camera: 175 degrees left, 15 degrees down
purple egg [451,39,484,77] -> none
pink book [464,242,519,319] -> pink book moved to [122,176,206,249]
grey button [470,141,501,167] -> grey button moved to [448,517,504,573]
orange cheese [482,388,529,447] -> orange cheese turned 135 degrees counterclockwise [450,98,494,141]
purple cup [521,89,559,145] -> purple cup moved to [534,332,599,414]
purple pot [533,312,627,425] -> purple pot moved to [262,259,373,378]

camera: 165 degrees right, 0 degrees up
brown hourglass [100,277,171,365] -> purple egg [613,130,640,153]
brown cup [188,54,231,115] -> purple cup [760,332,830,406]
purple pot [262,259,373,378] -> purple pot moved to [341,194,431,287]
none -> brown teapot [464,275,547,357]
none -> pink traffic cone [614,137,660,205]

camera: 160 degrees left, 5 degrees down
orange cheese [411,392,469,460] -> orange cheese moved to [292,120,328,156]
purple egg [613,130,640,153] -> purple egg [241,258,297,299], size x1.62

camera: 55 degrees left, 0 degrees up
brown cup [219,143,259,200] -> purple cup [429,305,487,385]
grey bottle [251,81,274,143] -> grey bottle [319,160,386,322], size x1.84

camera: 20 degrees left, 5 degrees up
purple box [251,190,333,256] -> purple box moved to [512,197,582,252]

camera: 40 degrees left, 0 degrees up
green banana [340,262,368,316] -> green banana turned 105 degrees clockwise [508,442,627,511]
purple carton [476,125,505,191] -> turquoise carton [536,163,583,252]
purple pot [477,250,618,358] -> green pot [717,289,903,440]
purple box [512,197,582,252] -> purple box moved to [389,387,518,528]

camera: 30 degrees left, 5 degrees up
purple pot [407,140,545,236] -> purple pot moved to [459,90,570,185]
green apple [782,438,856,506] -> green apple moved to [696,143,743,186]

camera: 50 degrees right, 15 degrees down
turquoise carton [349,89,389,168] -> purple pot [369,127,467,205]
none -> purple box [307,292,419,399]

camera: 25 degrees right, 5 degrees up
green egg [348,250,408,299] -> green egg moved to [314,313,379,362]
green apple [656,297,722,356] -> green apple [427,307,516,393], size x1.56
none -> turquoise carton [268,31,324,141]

### ASSIGNMENT
Write out exactly the lines that fall from the line with "camera: 160 degrees left, 5 degrees down" to the line with "brown cup [219,143,259,200]" in the records above, keeping both ends.

### ANSWER SPACE
camera: 160 degrees left, 5 degrees down
orange cheese [411,392,469,460] -> orange cheese moved to [292,120,328,156]
purple egg [613,130,640,153] -> purple egg [241,258,297,299], size x1.62

camera: 55 degrees left, 0 degrees up
brown cup [219,143,259,200] -> purple cup [429,305,487,385]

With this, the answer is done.